Across the records below, how many lines include the string "watering"? Respond with the number only.

=-=-=

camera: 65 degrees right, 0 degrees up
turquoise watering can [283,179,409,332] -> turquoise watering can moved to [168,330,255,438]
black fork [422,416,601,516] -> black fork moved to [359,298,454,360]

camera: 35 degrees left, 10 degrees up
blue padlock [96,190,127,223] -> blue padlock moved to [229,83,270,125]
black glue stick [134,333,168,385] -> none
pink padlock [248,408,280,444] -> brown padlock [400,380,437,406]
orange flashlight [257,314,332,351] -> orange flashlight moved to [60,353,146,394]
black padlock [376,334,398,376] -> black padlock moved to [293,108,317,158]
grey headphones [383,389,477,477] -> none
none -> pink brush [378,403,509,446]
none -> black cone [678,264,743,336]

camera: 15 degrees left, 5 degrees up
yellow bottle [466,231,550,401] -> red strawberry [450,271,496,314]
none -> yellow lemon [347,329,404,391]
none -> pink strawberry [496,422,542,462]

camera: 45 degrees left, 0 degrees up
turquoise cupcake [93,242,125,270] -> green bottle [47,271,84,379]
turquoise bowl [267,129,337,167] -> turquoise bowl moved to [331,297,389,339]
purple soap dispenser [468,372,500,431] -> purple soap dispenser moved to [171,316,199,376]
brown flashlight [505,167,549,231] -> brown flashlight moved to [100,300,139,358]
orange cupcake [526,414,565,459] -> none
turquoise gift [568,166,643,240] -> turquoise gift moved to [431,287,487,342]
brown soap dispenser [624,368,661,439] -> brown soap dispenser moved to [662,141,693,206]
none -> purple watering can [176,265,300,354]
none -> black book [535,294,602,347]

=-=-=

### OUTPUT OF THE TASK:
2